(Edit difference data)
#####
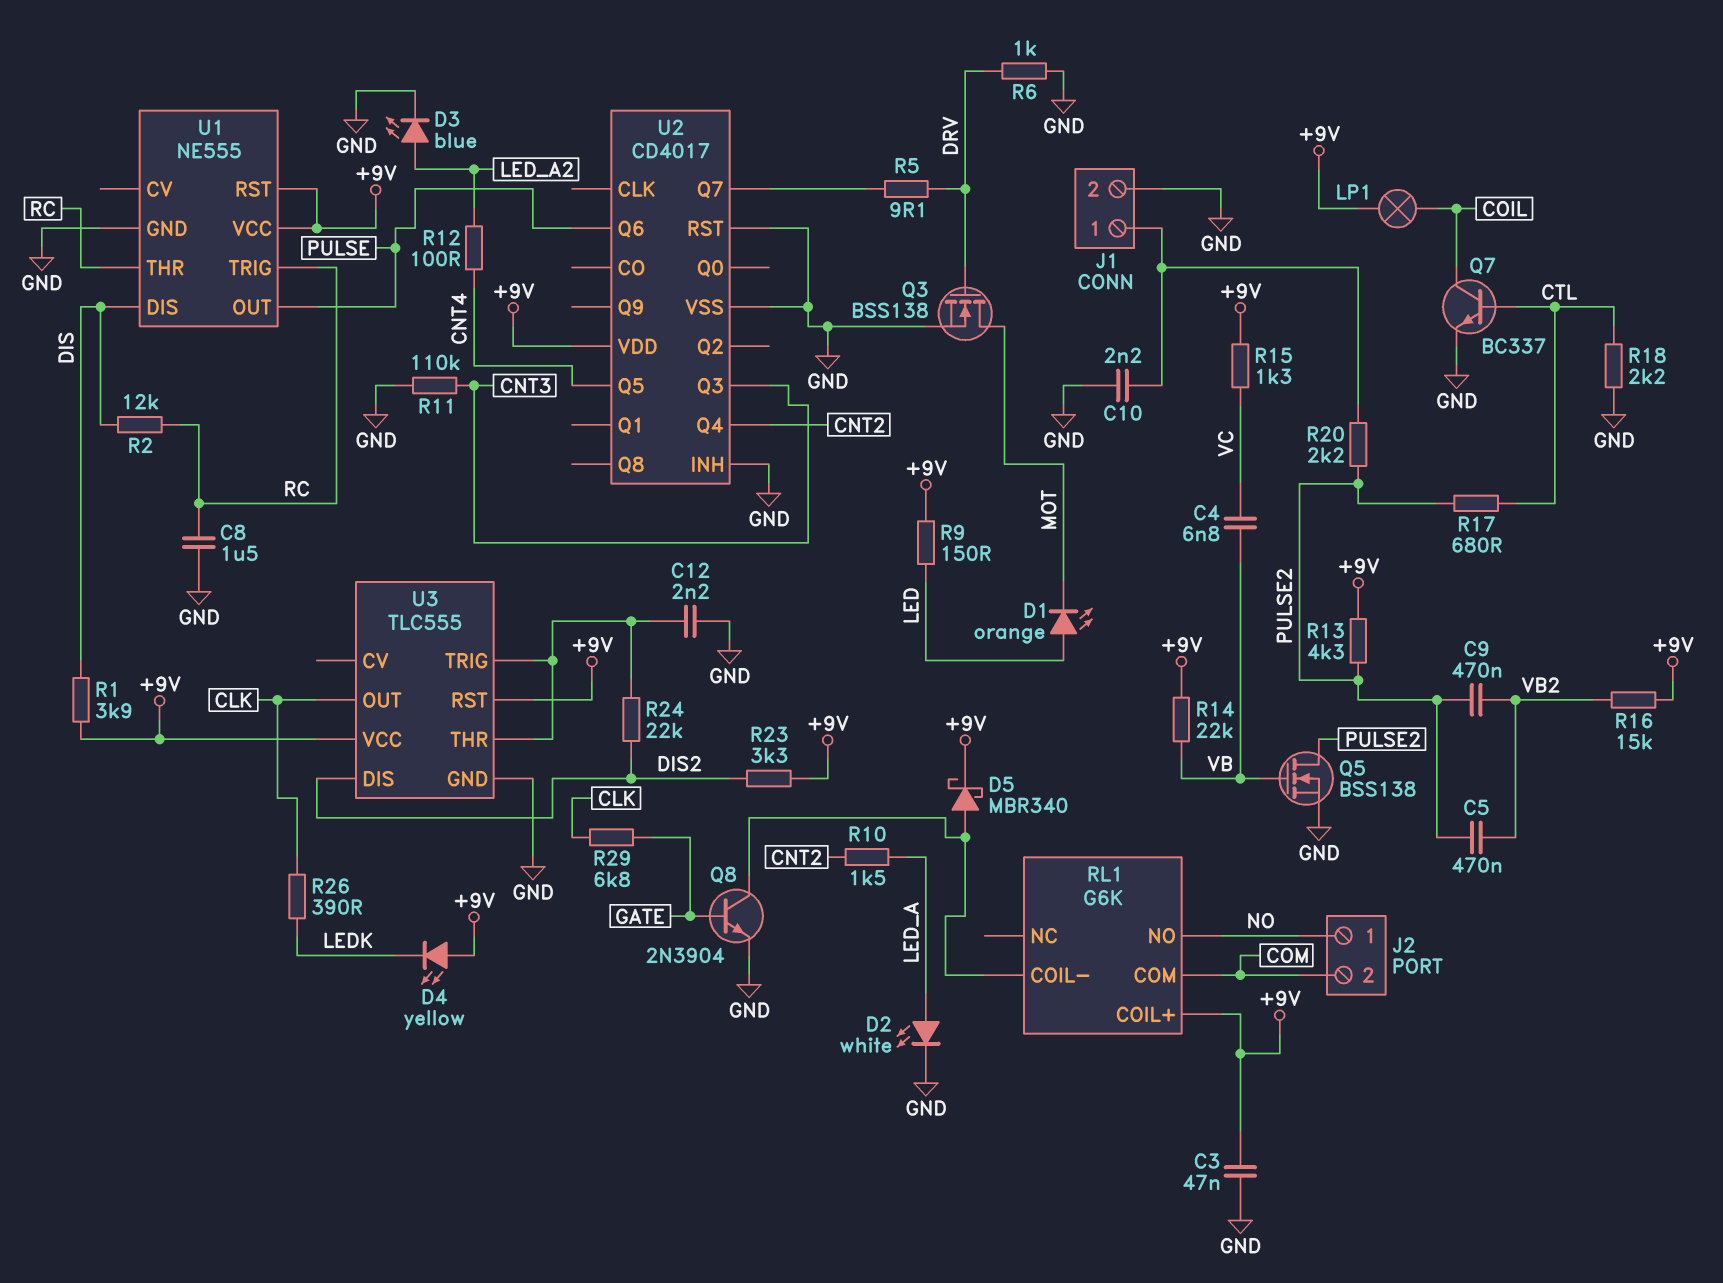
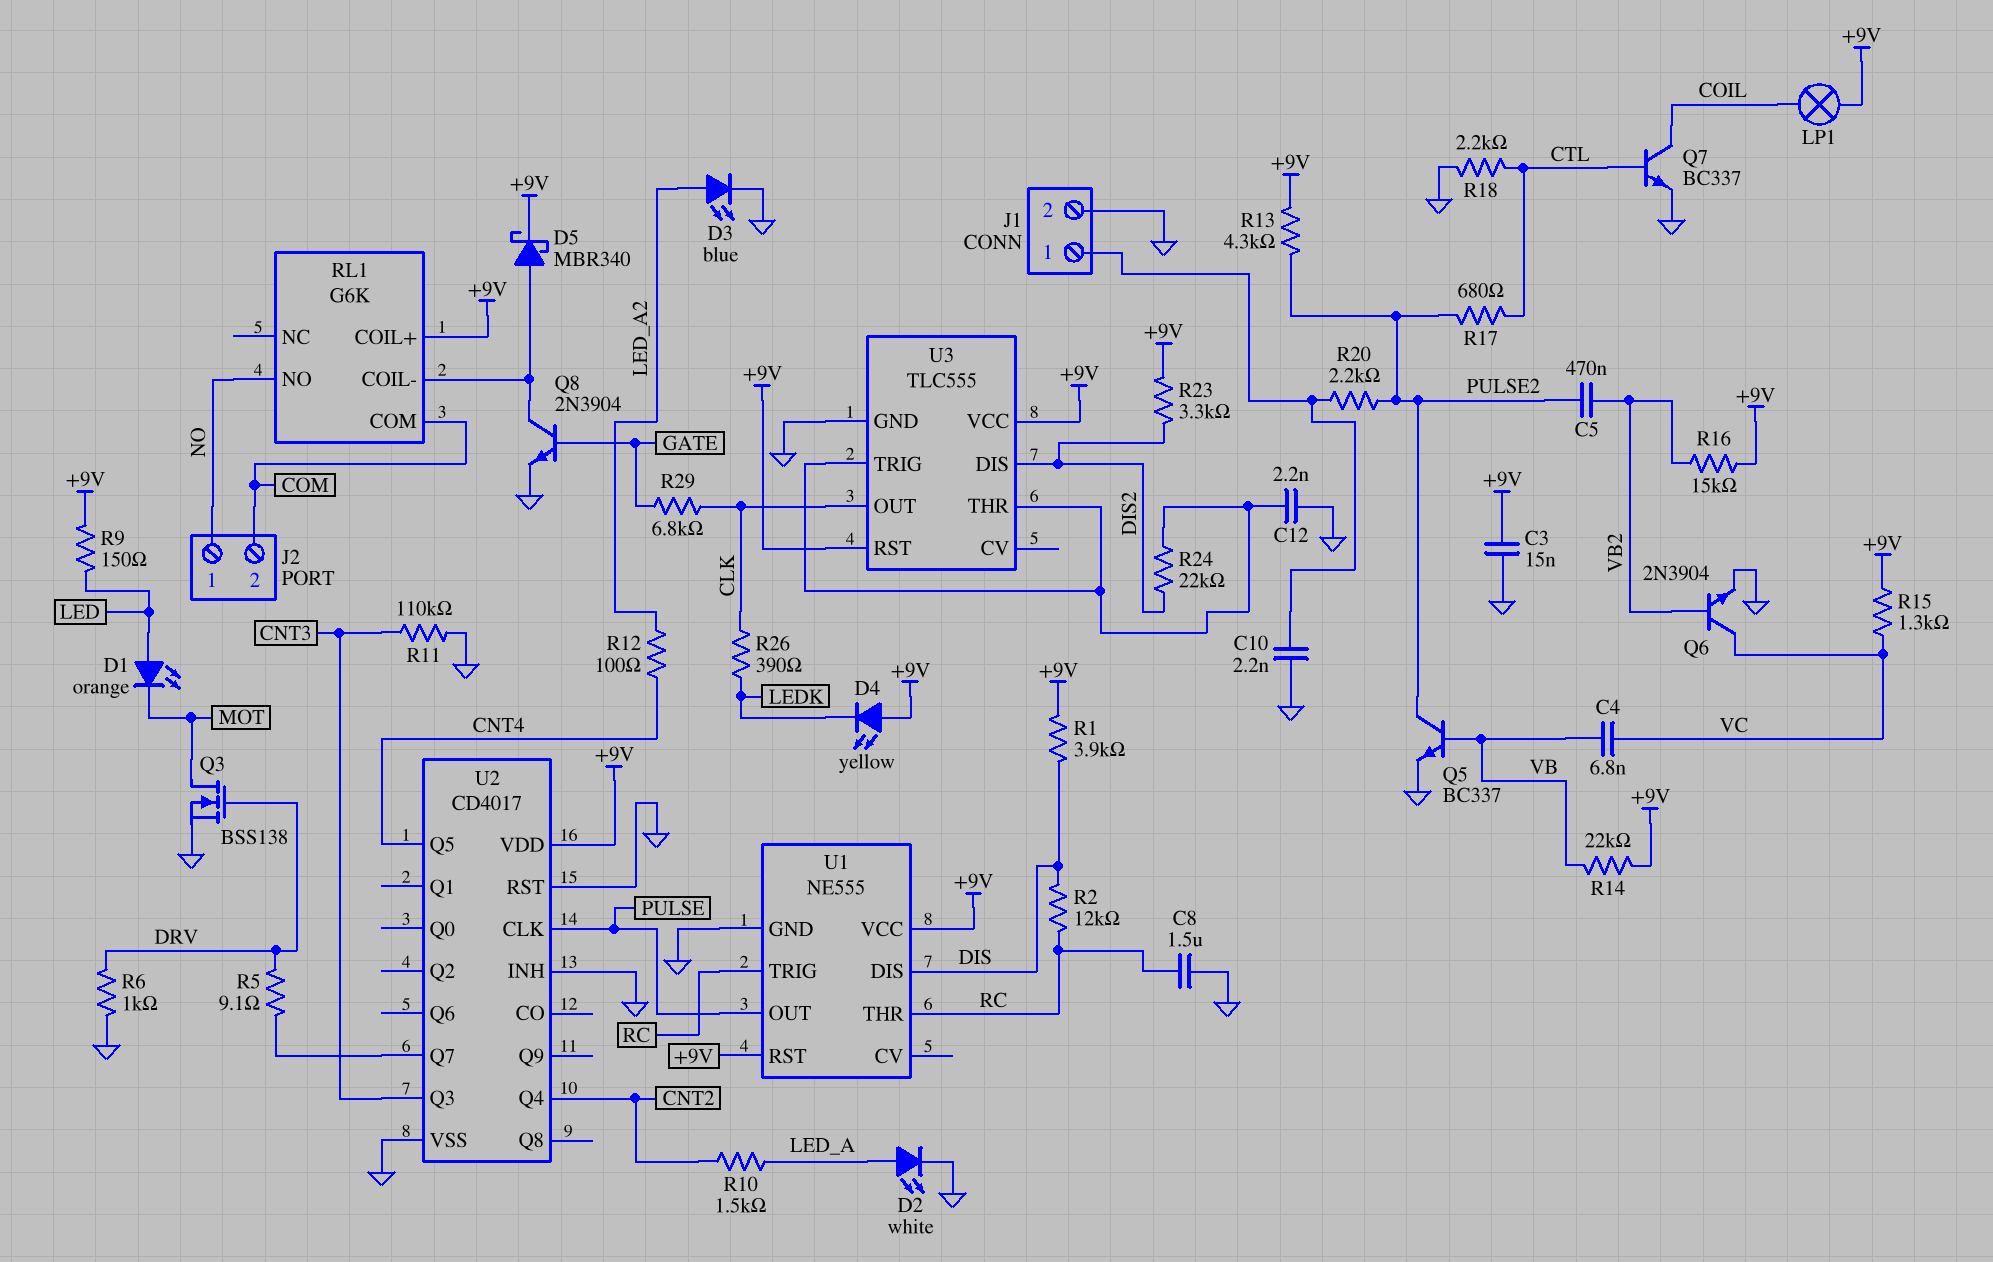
C3: 47nF (+9V, GND) -> 15nF (+9V, GND)
C9: 470nF (PULSE2, VB2) -> none
Q5: NMOS BSS138 (G VB, D PULSE2, S GND) -> NPN BC337 (B VB, C PULSE2, E GND)
Q6: none -> NPN 2N3904 (B VB2, C VC, E GND)
U2 pin CLK: none -> PULSE
U2 pin Q6: PULSE -> none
#####
Activity:
Except for pictures, copy the records above exactly.

Exercise response:
C3: 47nF (+9V, GND) -> 15nF (+9V, GND)
C9: 470nF (PULSE2, VB2) -> none
Q5: NMOS BSS138 (G VB, D PULSE2, S GND) -> NPN BC337 (B VB, C PULSE2, E GND)
Q6: none -> NPN 2N3904 (B VB2, C VC, E GND)
U2 pin CLK: none -> PULSE
U2 pin Q6: PULSE -> none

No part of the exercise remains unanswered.